• **WORK REQUEST**: Copy out each line of the data below in which the string "left" appears.

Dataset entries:
—————

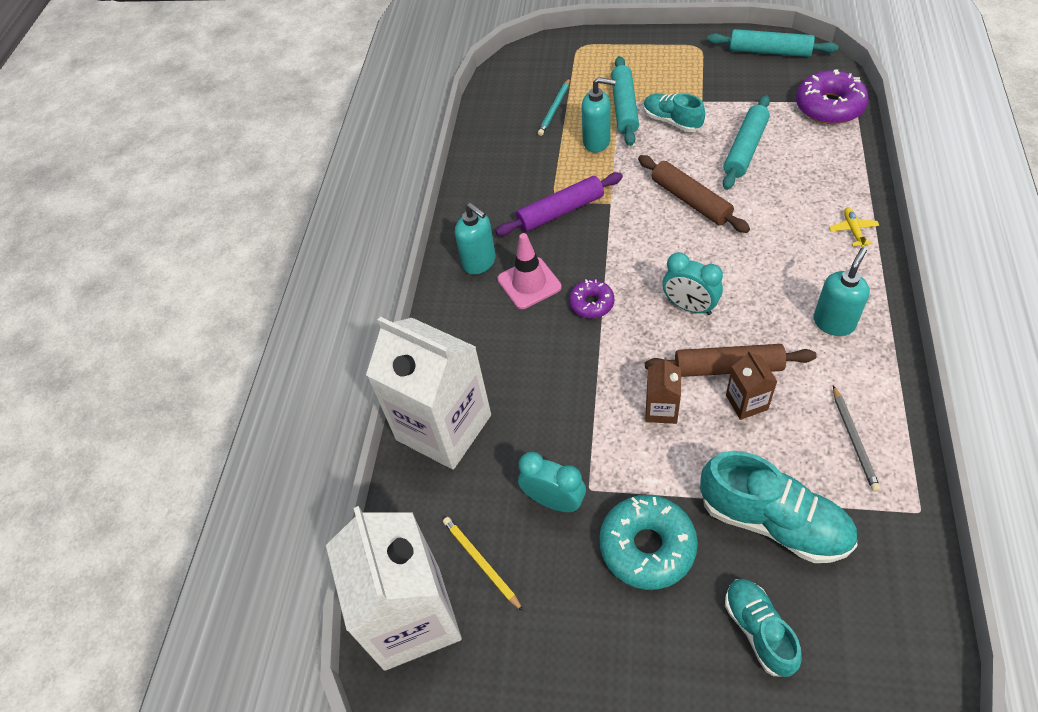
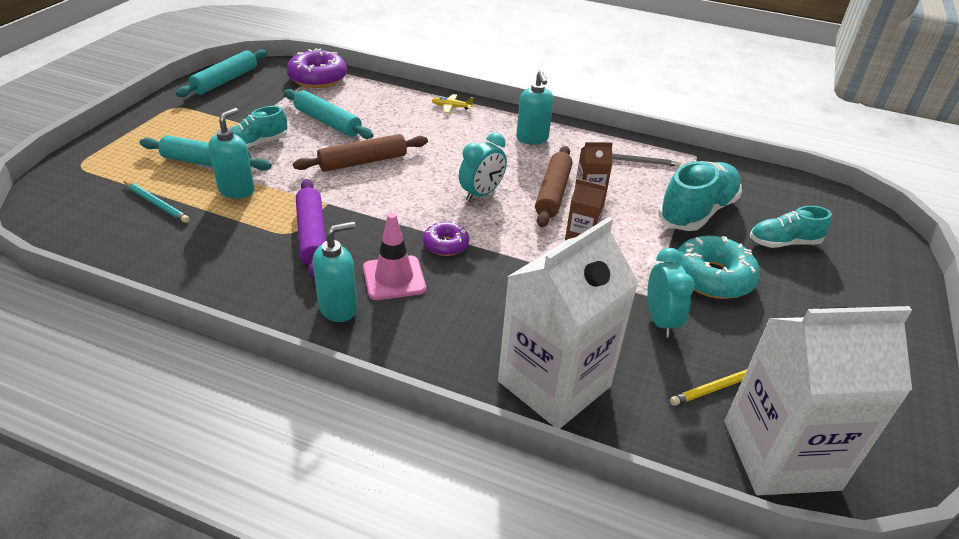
camera: 85 degrees left, 15 degrees down
(553, 501) = (660, 321): turquoise clock -> turquoise clock turned 135 degrees clockwise
(834, 322) = (532, 139): turquoise soap dispenser -> turquoise soap dispenser turned 150 degrees counterclockwise

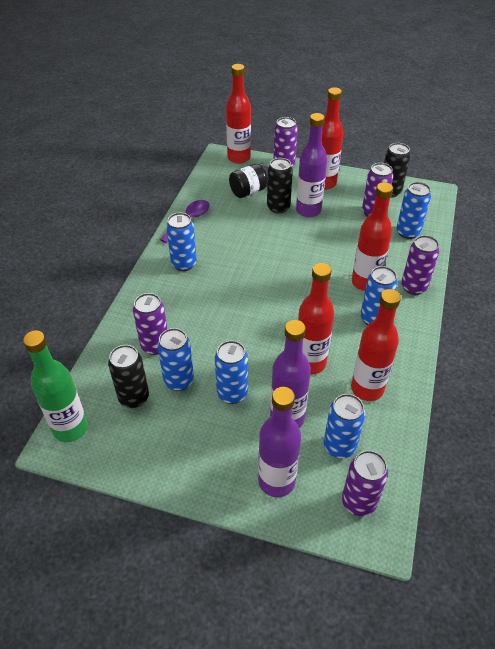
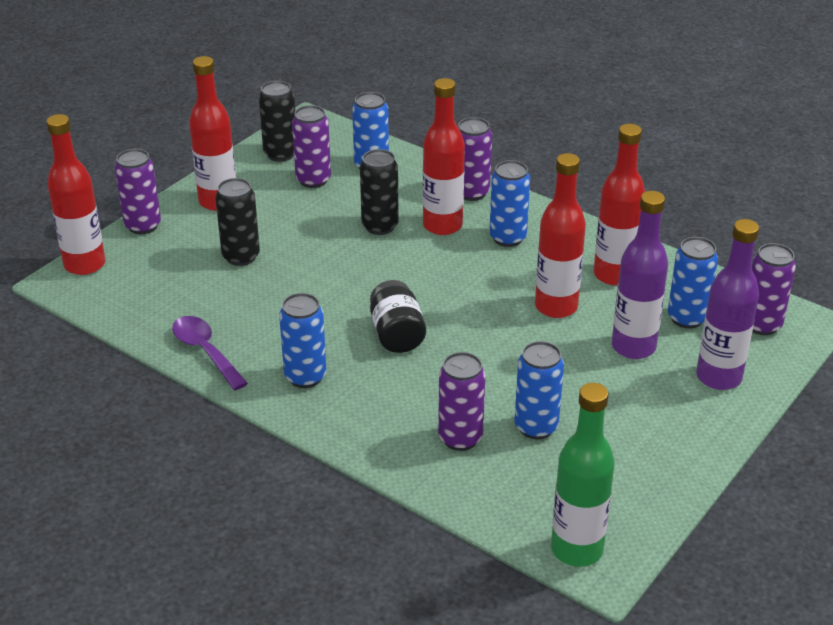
camera: 70 degrees left, 10 degrees down
(134, 398) = (547, 476): black can -> black can (380, 226)
(232, 393) = (577, 383): blue can -> none
(250, 191) = (180, 273): black jar -> black jar (397, 334)
(308, 210) = (268, 232): purple bottle -> none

—————

• **EXPECTED ANSWER**:
camera: 85 degrees left, 15 degrees down
camera: 70 degrees left, 10 degrees down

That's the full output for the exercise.